Data for this exercise:
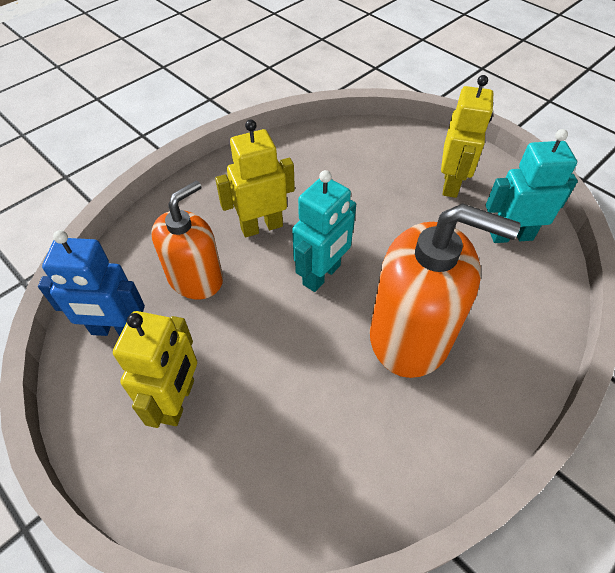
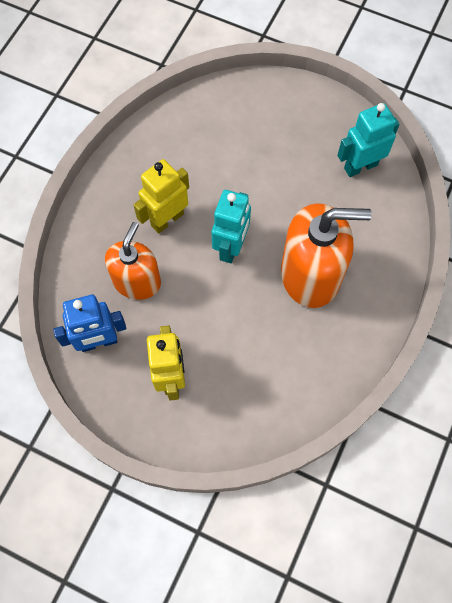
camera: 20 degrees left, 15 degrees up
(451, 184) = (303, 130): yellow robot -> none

* * *

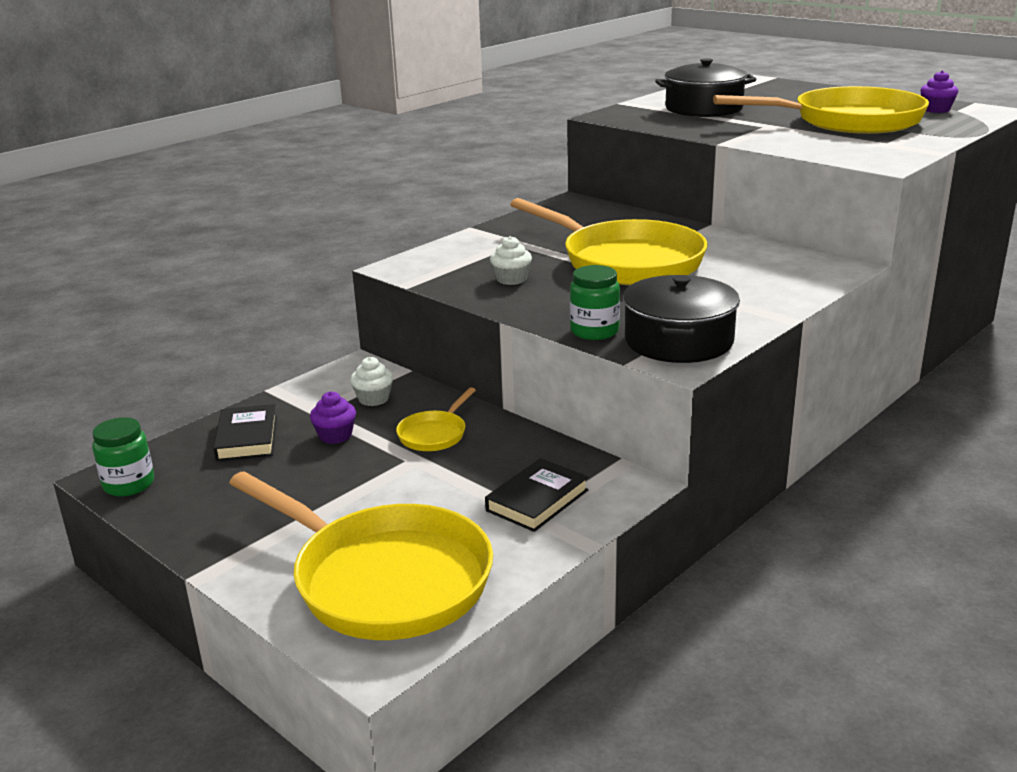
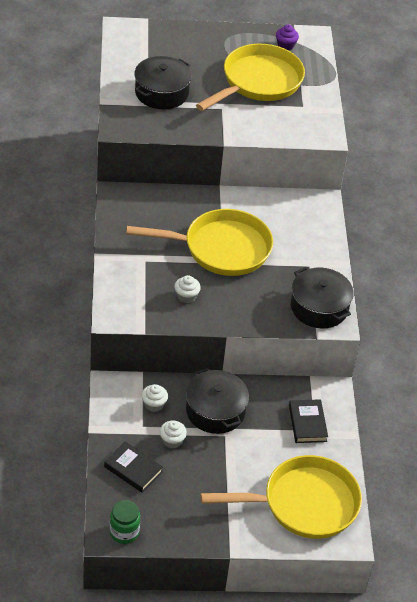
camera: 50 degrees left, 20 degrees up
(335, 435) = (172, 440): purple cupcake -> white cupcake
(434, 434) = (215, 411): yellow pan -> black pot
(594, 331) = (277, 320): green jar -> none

Required action: Give again, word for word, every line of the listing above from the one with "camera: 20 degrees left, 15 degrees up" to the one with "(451, 184) = (303, 130): yellow robot -> none", both inclusive, and nothing beyond them.

Response box:
camera: 20 degrees left, 15 degrees up
(451, 184) = (303, 130): yellow robot -> none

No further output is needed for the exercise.